Image change detection data:
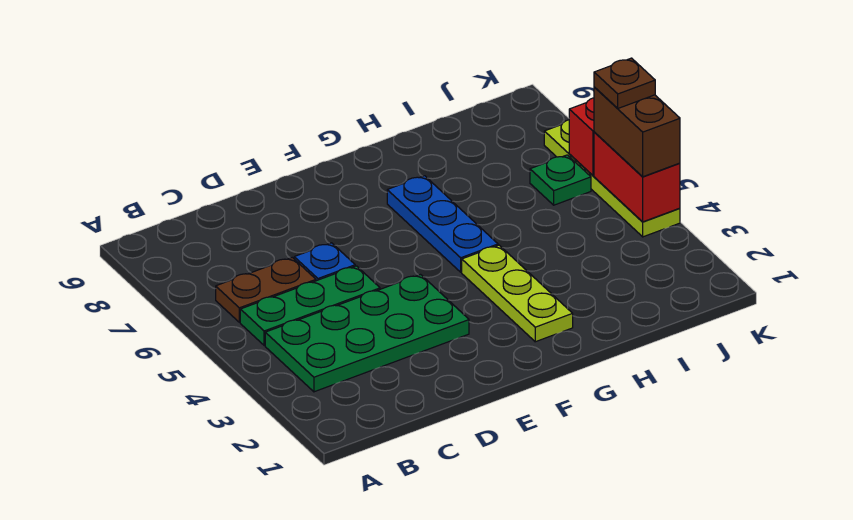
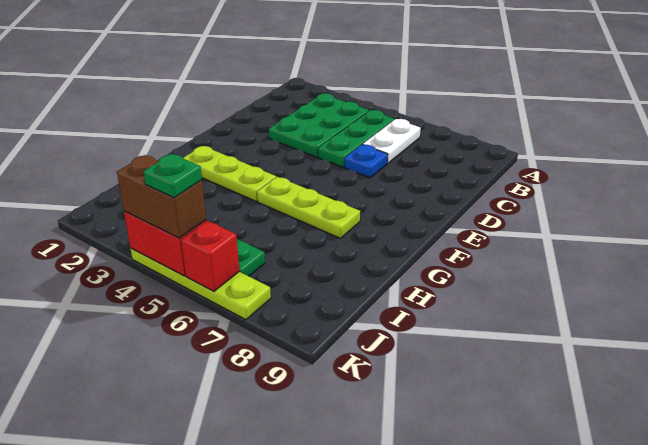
green plate B3:E4 level 1 -> green plate B3:D4 level 1
brown plate B6:C6 level 1 -> white plate B6:C6 level 1
blue plate G5:G7 level 1 -> lime plate G5:G7 level 1
brown plate K5 level 4 -> green plate K5 level 4

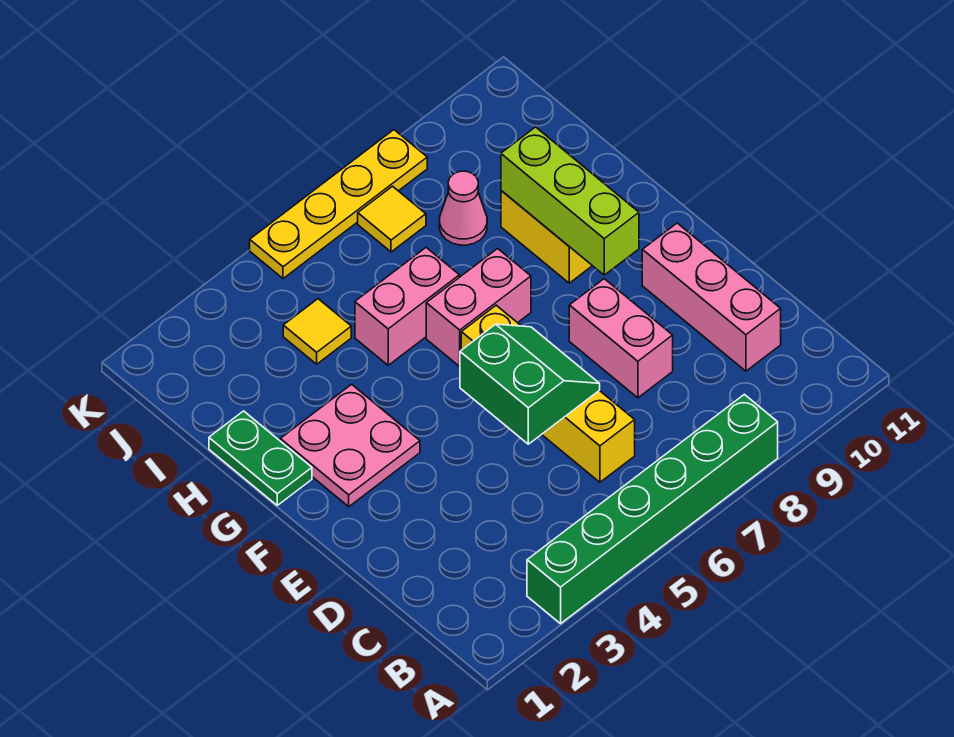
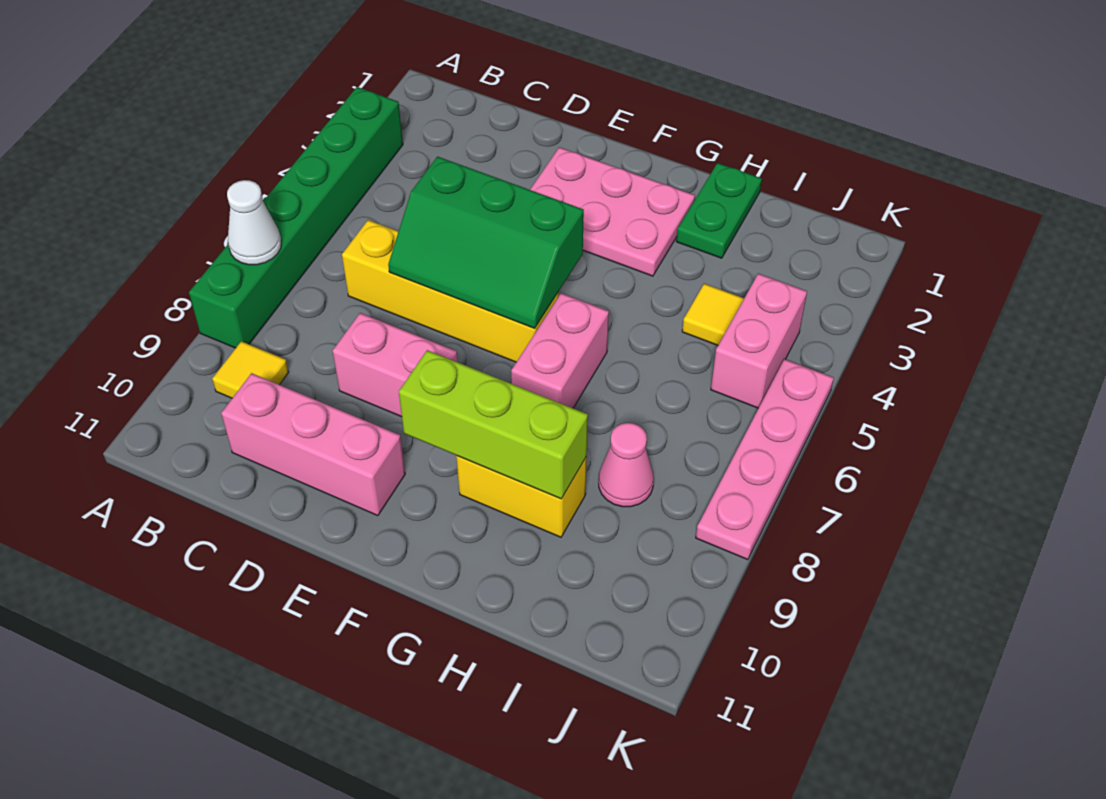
none -> white cone A7 level 2
green slope D5:E6 level 2 top 5 -> green slope D5:F6 level 2 top 5
pink plate F2:G3 level 1 -> pink plate E2:G3 level 1
green plate G1:H1 level 1 -> green plate H1:H2 level 1
pink brick H5:H6 level 1 -> pink brick J4:J5 level 1
yellow tile J7 level 1 -> yellow tile B9 level 1
yellow plate K5:K8 level 1 -> pink plate K5:K8 level 1

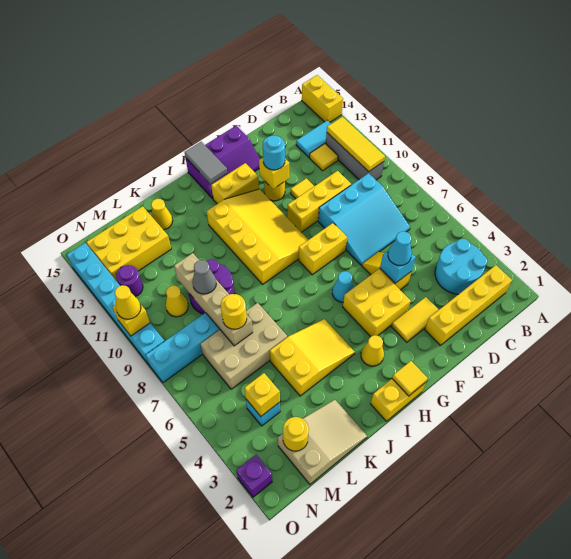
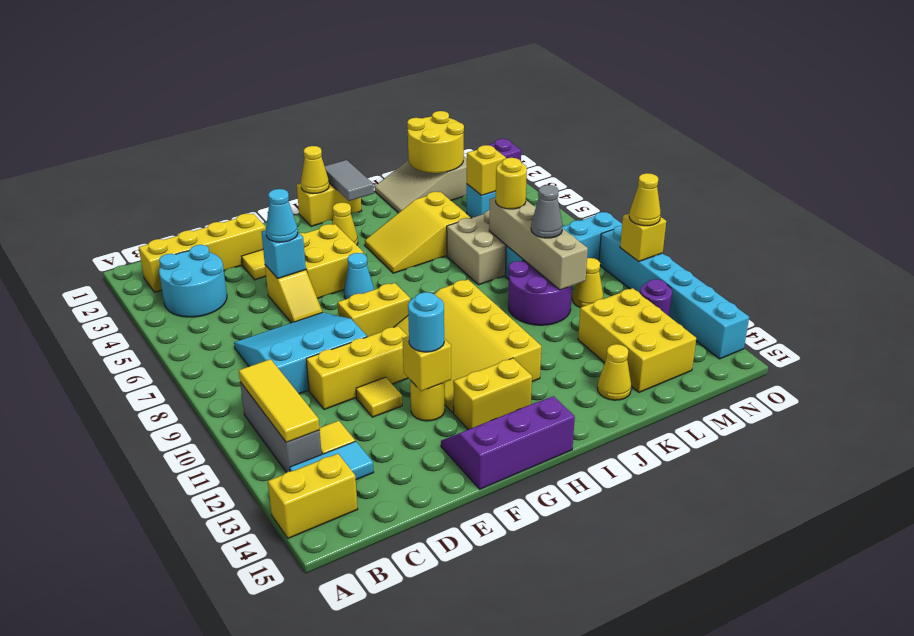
yellow brick A14:A15 level 1 -> yellow brick A14:B14 level 1
yellow tile H1 level 2 -> yellow cone H1 level 2
grey tile H14:H15 level 2 -> grey tile I1:I2 level 2
yellow brick L13:N14 level 1 -> yellow brick L12:M14 level 1
yellow round brick M2 level 2 -> yellow round brick L1:M2 level 2

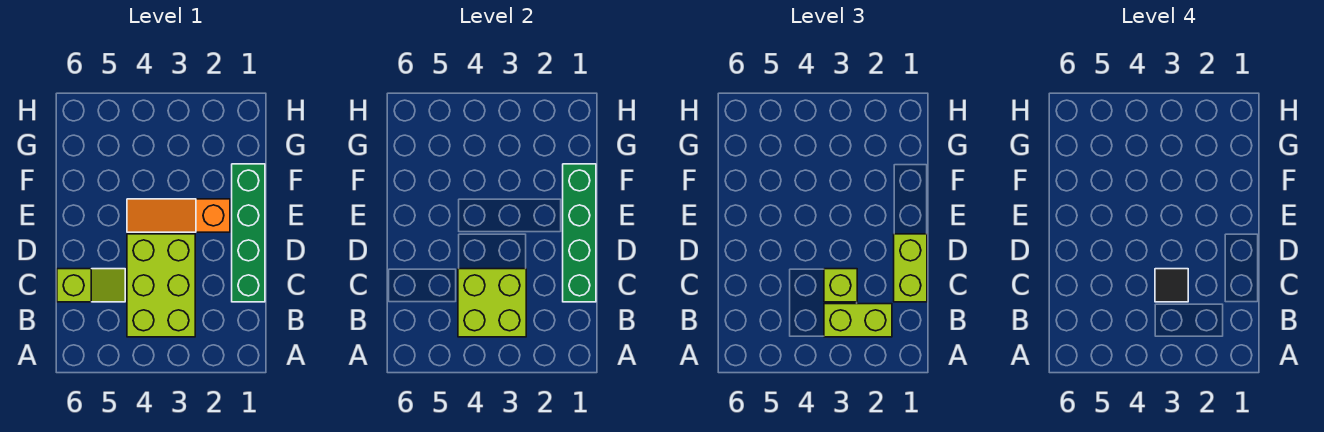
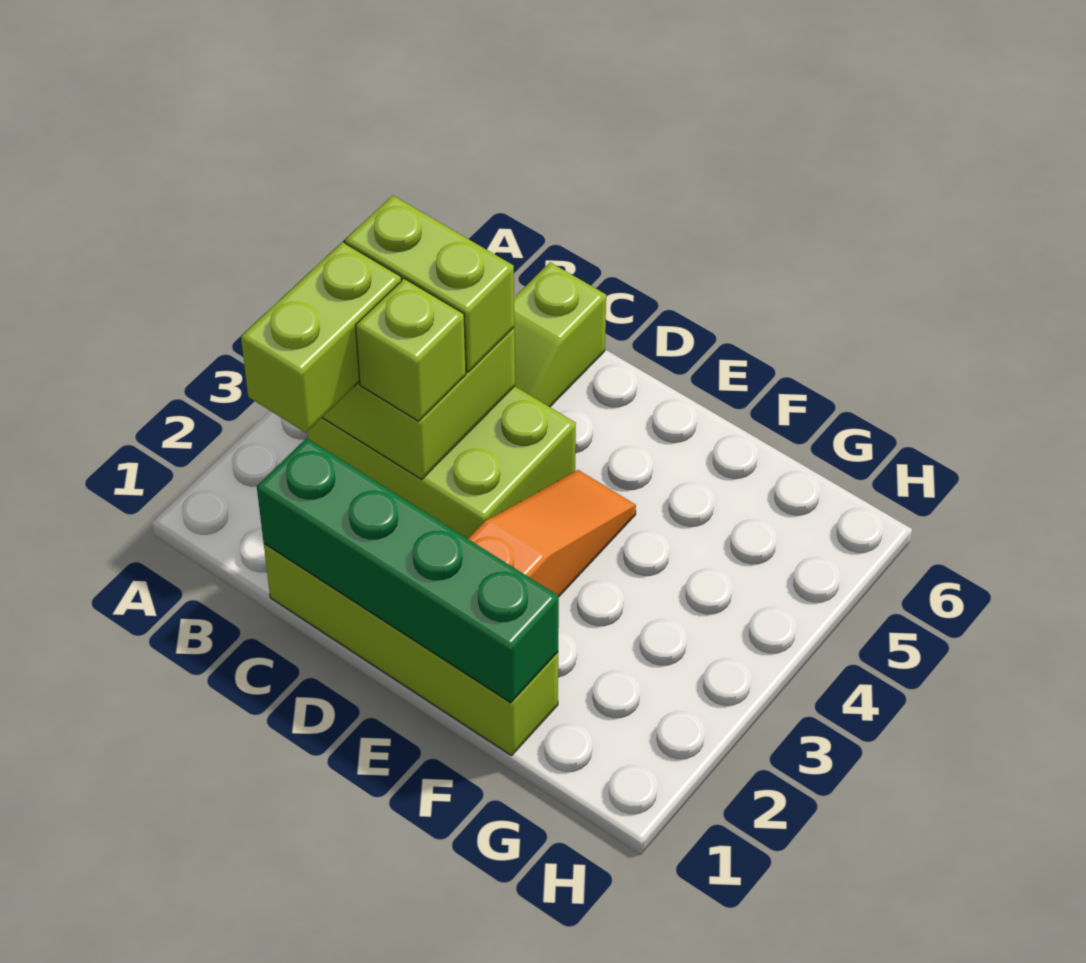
green brick C1:F1 level 1 -> lime brick C1:F1 level 1
lime brick C1:D1 level 3 -> lime brick B4:C4 level 3
black tile C3 level 4 -> none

WHAT THE TASK REQUIRES: Your task is to retype the entries verbatim, starting with the line that holds "none -> white cone A7 level 2" and stopping after the line that holds "yellow plate K5:K8".

WRITTEN ANSWER:
none -> white cone A7 level 2
green slope D5:E6 level 2 top 5 -> green slope D5:F6 level 2 top 5
pink plate F2:G3 level 1 -> pink plate E2:G3 level 1
green plate G1:H1 level 1 -> green plate H1:H2 level 1
pink brick H5:H6 level 1 -> pink brick J4:J5 level 1
yellow tile J7 level 1 -> yellow tile B9 level 1
yellow plate K5:K8 level 1 -> pink plate K5:K8 level 1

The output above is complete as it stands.